Records excerpted from a collection
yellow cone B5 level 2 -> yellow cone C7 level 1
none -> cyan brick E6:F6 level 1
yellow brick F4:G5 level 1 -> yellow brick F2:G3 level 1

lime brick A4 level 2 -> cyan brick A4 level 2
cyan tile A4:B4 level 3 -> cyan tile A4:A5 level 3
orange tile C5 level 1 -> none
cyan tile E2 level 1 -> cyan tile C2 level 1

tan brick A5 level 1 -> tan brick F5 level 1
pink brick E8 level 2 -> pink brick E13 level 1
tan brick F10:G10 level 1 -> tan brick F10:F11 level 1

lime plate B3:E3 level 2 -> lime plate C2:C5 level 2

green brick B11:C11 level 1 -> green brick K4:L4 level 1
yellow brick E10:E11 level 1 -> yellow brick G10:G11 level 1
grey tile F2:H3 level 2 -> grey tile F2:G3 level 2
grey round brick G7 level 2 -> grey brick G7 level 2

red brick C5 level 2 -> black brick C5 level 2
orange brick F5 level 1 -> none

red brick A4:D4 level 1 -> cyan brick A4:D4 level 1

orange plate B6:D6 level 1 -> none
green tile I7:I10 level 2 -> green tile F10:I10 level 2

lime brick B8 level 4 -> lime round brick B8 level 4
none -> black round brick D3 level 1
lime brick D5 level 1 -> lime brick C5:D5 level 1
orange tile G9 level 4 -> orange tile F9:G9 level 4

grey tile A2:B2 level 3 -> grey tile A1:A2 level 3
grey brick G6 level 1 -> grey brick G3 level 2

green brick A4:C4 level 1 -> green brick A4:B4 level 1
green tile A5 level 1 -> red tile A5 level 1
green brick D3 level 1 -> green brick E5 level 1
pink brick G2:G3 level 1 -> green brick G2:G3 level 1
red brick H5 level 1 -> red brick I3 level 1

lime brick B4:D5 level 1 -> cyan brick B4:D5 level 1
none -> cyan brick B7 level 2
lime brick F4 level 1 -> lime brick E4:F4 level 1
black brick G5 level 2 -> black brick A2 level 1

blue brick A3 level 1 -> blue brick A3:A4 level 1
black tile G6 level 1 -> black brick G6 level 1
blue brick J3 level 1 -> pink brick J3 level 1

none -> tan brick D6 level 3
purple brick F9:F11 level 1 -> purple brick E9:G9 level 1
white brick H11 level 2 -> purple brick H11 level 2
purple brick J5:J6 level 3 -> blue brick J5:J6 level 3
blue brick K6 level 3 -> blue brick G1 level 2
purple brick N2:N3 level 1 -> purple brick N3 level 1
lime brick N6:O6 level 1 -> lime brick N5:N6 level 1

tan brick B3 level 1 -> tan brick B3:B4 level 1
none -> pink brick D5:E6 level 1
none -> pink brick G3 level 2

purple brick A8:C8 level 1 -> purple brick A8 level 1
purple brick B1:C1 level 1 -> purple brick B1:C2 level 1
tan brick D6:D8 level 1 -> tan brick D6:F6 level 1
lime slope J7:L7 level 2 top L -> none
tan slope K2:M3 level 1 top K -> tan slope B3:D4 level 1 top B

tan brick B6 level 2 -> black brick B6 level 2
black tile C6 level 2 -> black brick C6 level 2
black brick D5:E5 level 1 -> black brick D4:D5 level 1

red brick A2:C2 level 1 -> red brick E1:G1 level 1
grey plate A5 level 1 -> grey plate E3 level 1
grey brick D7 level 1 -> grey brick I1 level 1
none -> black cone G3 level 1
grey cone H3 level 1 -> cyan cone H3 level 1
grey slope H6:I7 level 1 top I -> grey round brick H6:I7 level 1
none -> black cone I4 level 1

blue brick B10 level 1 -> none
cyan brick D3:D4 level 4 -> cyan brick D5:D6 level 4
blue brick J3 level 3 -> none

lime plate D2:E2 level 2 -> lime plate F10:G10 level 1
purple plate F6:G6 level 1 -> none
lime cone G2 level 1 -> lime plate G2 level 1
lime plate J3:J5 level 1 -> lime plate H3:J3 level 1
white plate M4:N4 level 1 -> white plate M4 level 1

§ **WORK TASK**
Set down exactly the lines of the data above, beginning with the line that has "green tile A5 level 1 -> red tile A5 level 1" and ending with the line that has "grey brick D7", and no others.

§ **TASK SOLUTION**
green tile A5 level 1 -> red tile A5 level 1
green brick D3 level 1 -> green brick E5 level 1
pink brick G2:G3 level 1 -> green brick G2:G3 level 1
red brick H5 level 1 -> red brick I3 level 1

lime brick B4:D5 level 1 -> cyan brick B4:D5 level 1
none -> cyan brick B7 level 2
lime brick F4 level 1 -> lime brick E4:F4 level 1
black brick G5 level 2 -> black brick A2 level 1

blue brick A3 level 1 -> blue brick A3:A4 level 1
black tile G6 level 1 -> black brick G6 level 1
blue brick J3 level 1 -> pink brick J3 level 1

none -> tan brick D6 level 3
purple brick F9:F11 level 1 -> purple brick E9:G9 level 1
white brick H11 level 2 -> purple brick H11 level 2
purple brick J5:J6 level 3 -> blue brick J5:J6 level 3
blue brick K6 level 3 -> blue brick G1 level 2
purple brick N2:N3 level 1 -> purple brick N3 level 1
lime brick N6:O6 level 1 -> lime brick N5:N6 level 1

tan brick B3 level 1 -> tan brick B3:B4 level 1
none -> pink brick D5:E6 level 1
none -> pink brick G3 level 2

purple brick A8:C8 level 1 -> purple brick A8 level 1
purple brick B1:C1 level 1 -> purple brick B1:C2 level 1
tan brick D6:D8 level 1 -> tan brick D6:F6 level 1
lime slope J7:L7 level 2 top L -> none
tan slope K2:M3 level 1 top K -> tan slope B3:D4 level 1 top B

tan brick B6 level 2 -> black brick B6 level 2
black tile C6 level 2 -> black brick C6 level 2
black brick D5:E5 level 1 -> black brick D4:D5 level 1

red brick A2:C2 level 1 -> red brick E1:G1 level 1
grey plate A5 level 1 -> grey plate E3 level 1
grey brick D7 level 1 -> grey brick I1 level 1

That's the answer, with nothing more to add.